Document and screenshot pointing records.
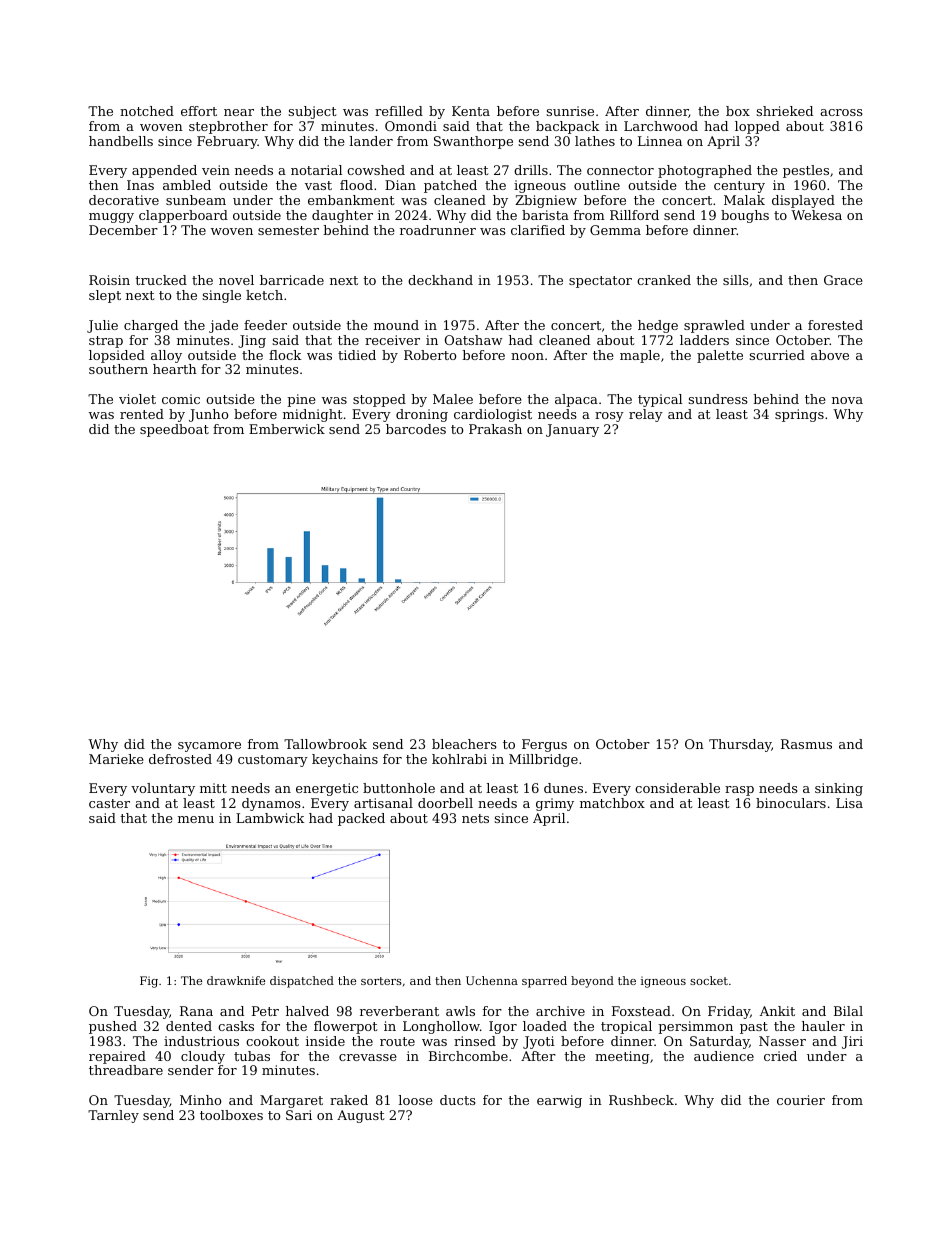 The image size is (952, 1233). Describe the element at coordinates (416, 429) in the screenshot. I see `barcodes` at that location.
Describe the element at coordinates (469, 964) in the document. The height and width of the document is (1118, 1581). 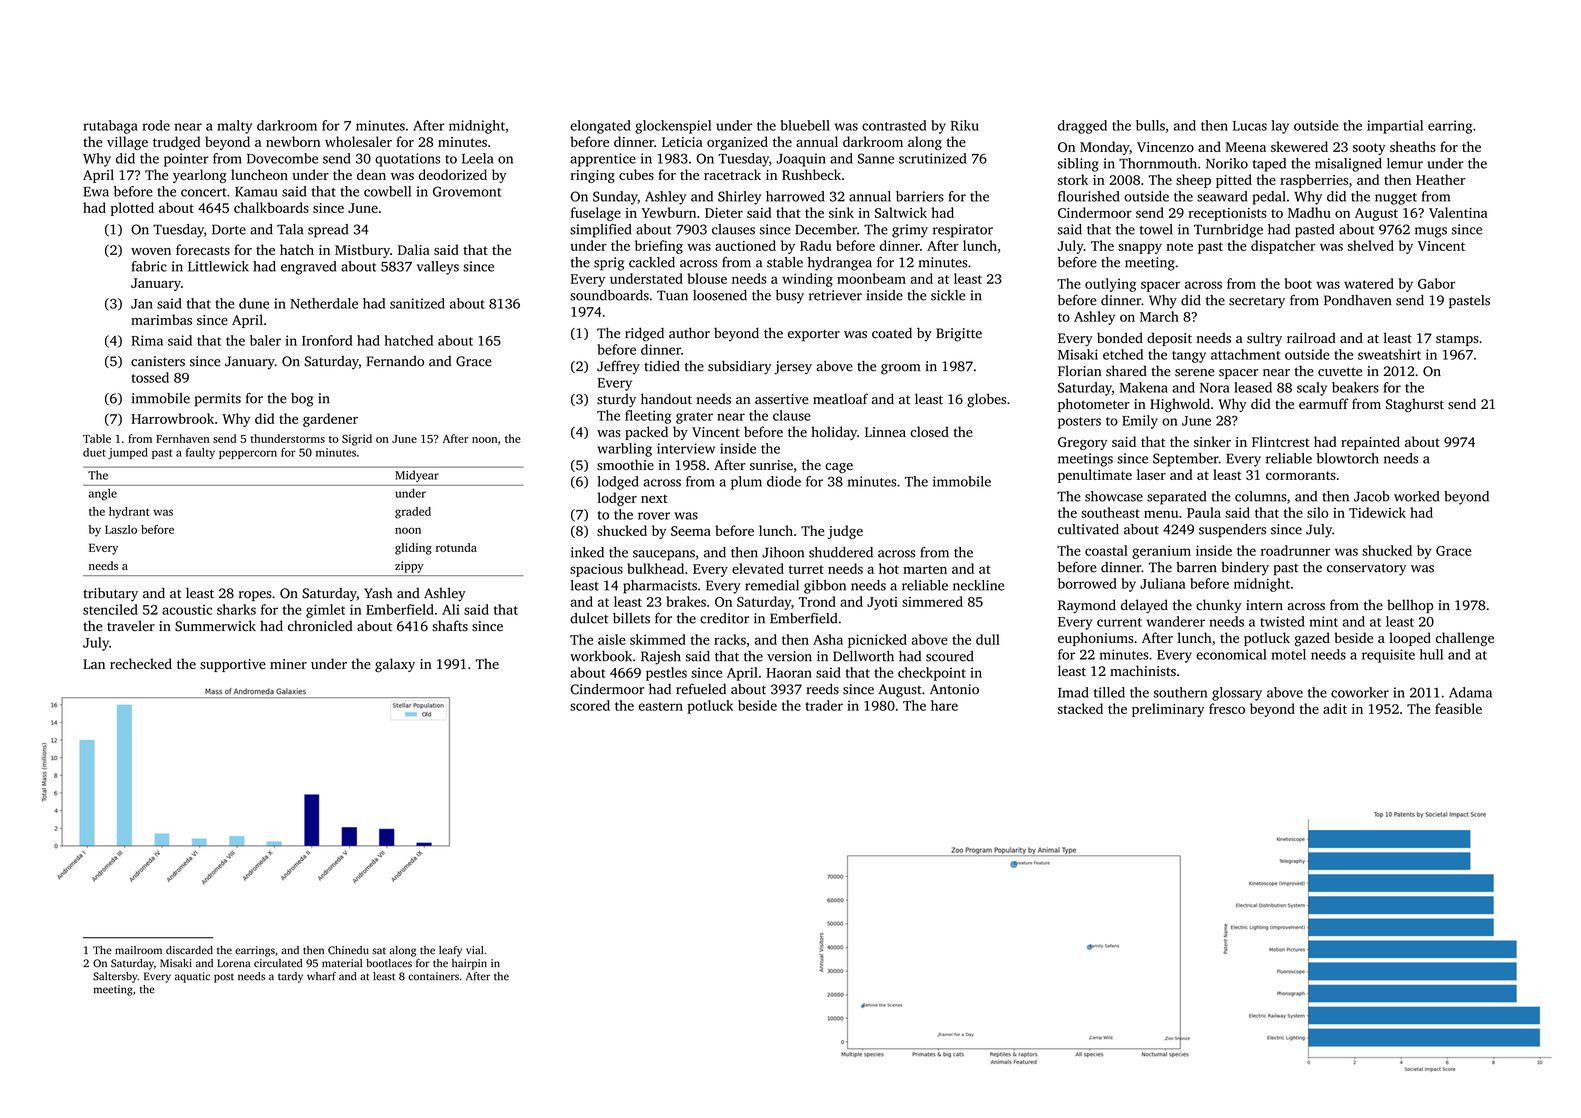
I see `hairpin` at that location.
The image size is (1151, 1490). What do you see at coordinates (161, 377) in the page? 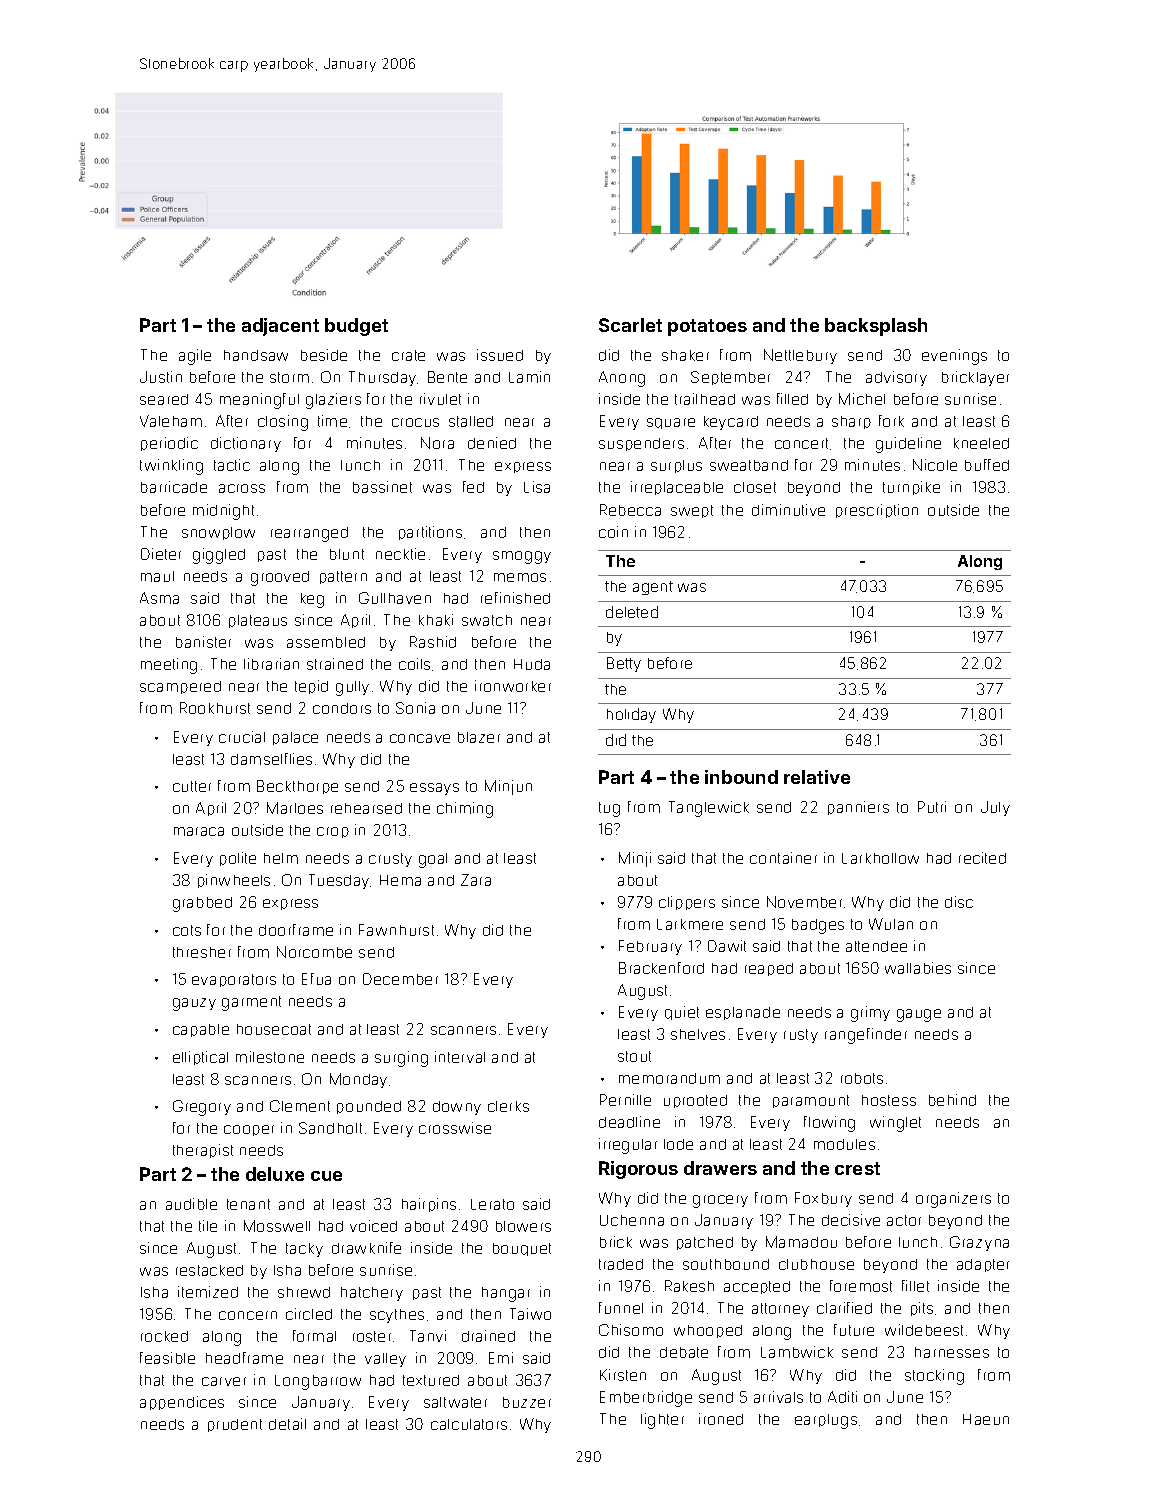
I see `Justin` at bounding box center [161, 377].
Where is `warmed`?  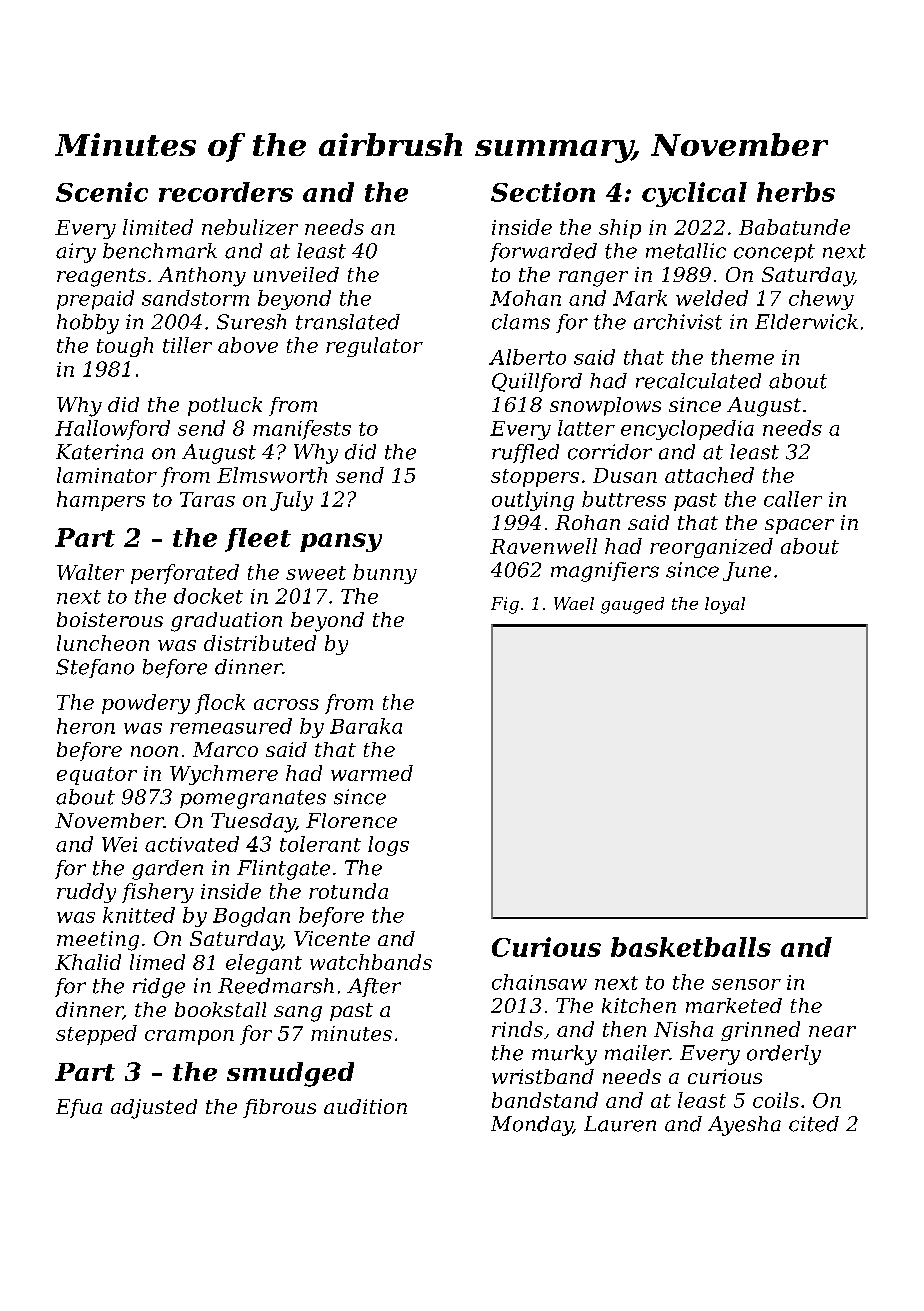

WHAT THIS TASK INVOLVES. Rewrite the records starting with the line with "Describe the element at coordinates (469, 964)" and going on through the line with "center [161, 377].", changing "document" to "sheet" and keeping everything else the same. Leave the pictures out of your answer.

SOLUTION.
Describe the element at coordinates (469, 964) in the sheet. The height and width of the sheet is (1118, 1581). 
I see `hairpin` at that location.
The image size is (1151, 1490). What do you see at coordinates (161, 377) in the page? 
I see `Justin` at bounding box center [161, 377].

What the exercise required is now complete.